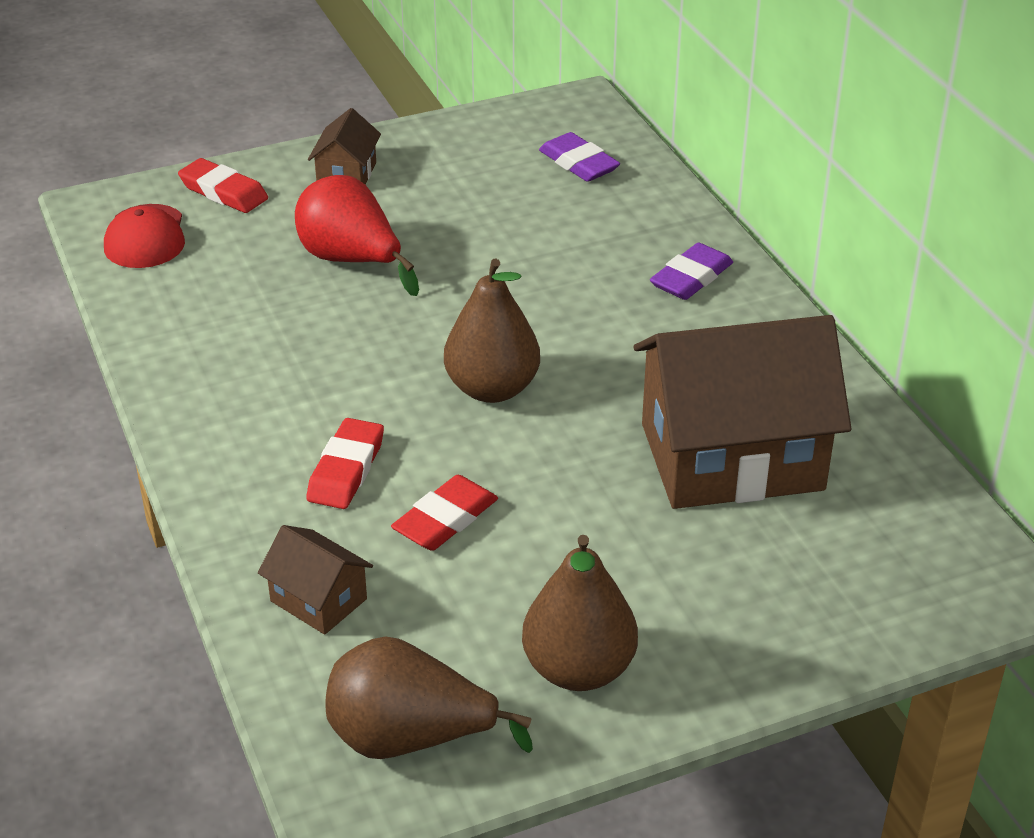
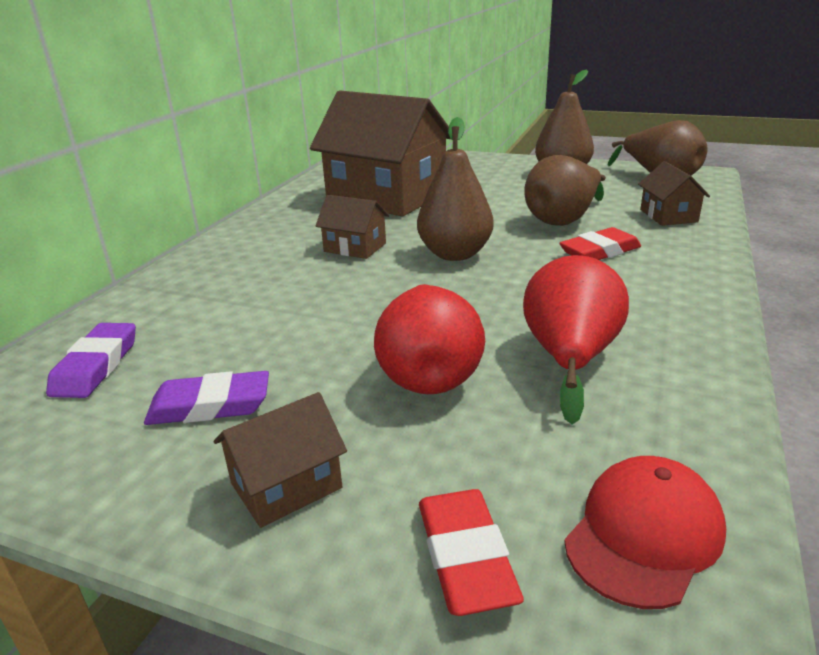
camera: 135 degrees left, 10 degrees down
red eraser [391,475,498,551] -> brown pear [524,155,606,226]
purple eraser [650,243,733,300] -> purple eraser moved to [144,371,269,425]
none -> brown house [315,195,389,259]
none -> red pear [523,255,629,424]

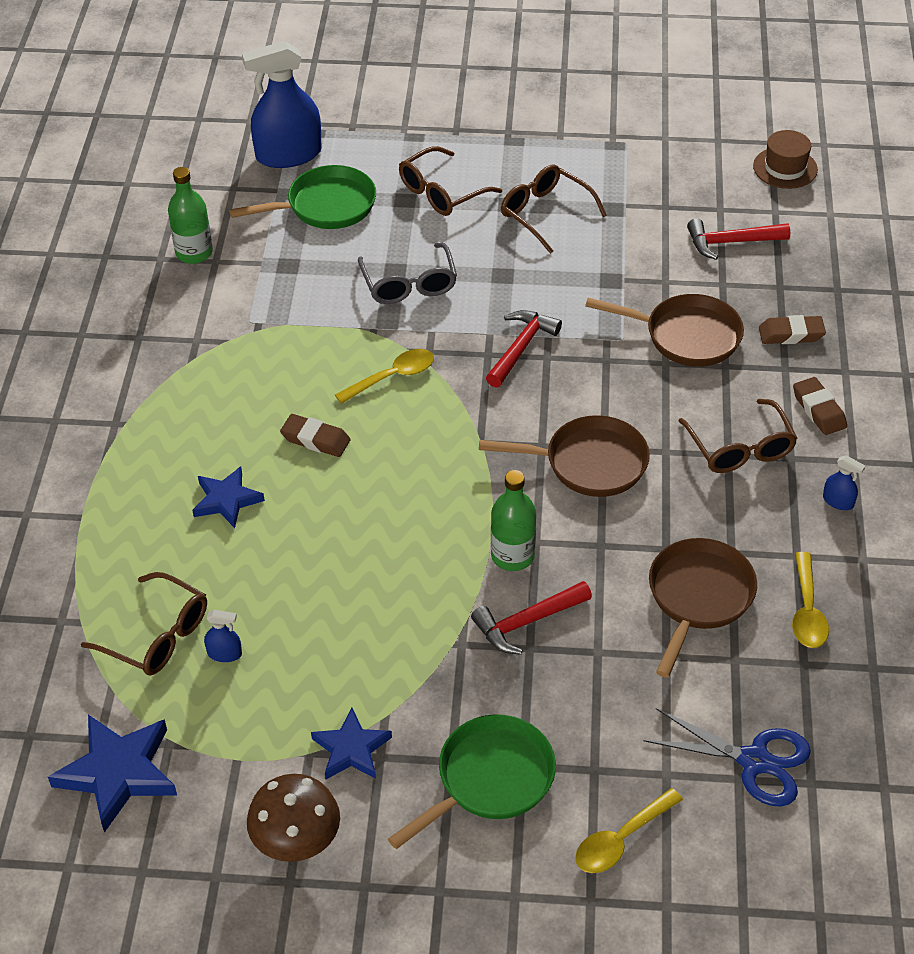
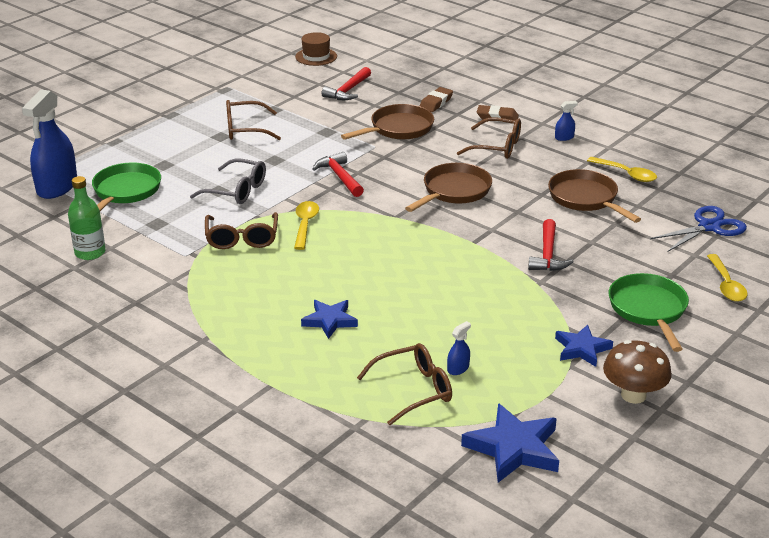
camera: 55 degrees left, 15 degrees down
brown eraser [280,414,351,457] -> none
brown glasses [399,146,502,216] -> brown glasses moved to [205,212,278,249]
green bottle [491,470,536,571] -> none

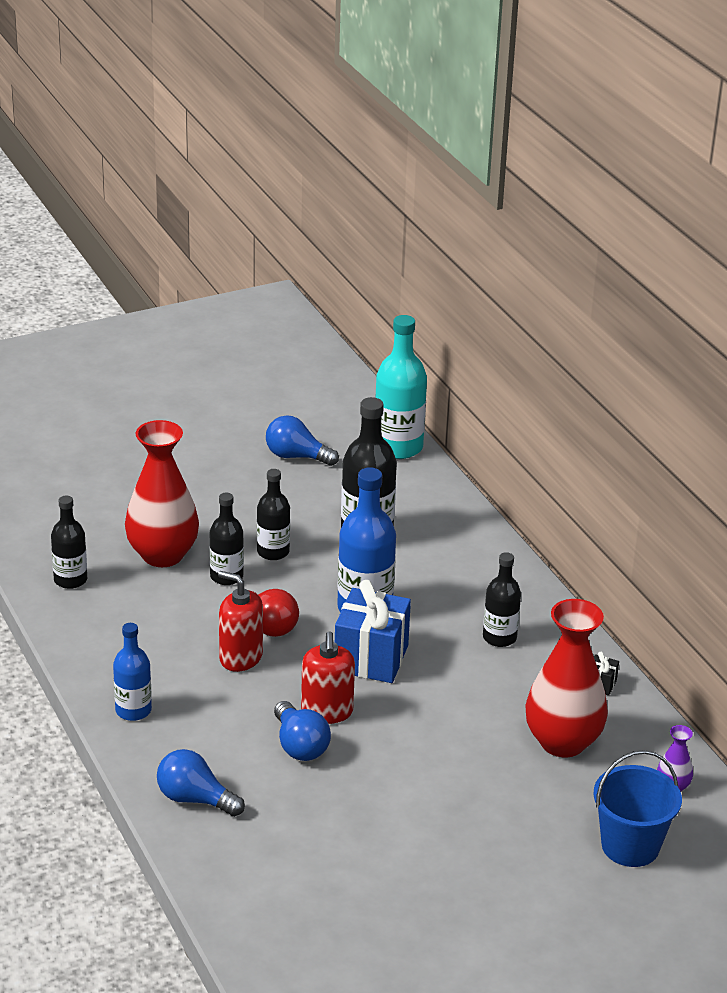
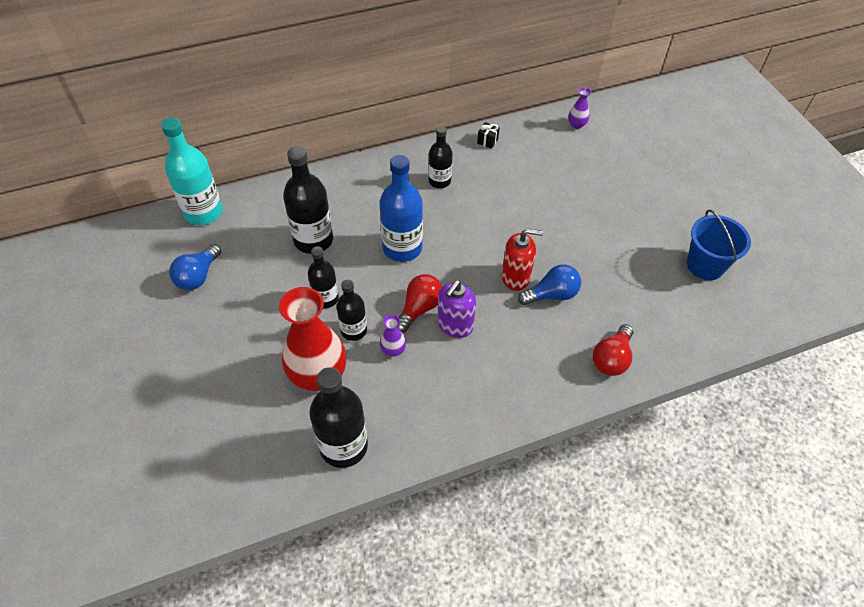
camera: 85 degrees left, 20 degrees up
black bottle [51,496,87,589] -> black bottle [309,367,368,468], size x1.64
blue bottle [113,623,152,721] -> none
blue light bulb [157,749,245,817] -> red light bulb [593,324,633,376]
red soap dispenser [218,571,263,672] -> purple soap dispenser [437,280,476,338]
blue gift [335,580,411,683] -> none
red vase [525,599,608,758] -> none
blue bucket [594,750,682,867] -> blue bucket moved to [687,209,751,280]
none -> purple vase [380,315,406,357]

•••••

All lines starting at the one holding "blue gift [335,580,411,683] -> none" and ending at the last line above must be output exactly, and no other line may appear.

▶ Task output:
blue gift [335,580,411,683] -> none
red vase [525,599,608,758] -> none
blue bucket [594,750,682,867] -> blue bucket moved to [687,209,751,280]
none -> purple vase [380,315,406,357]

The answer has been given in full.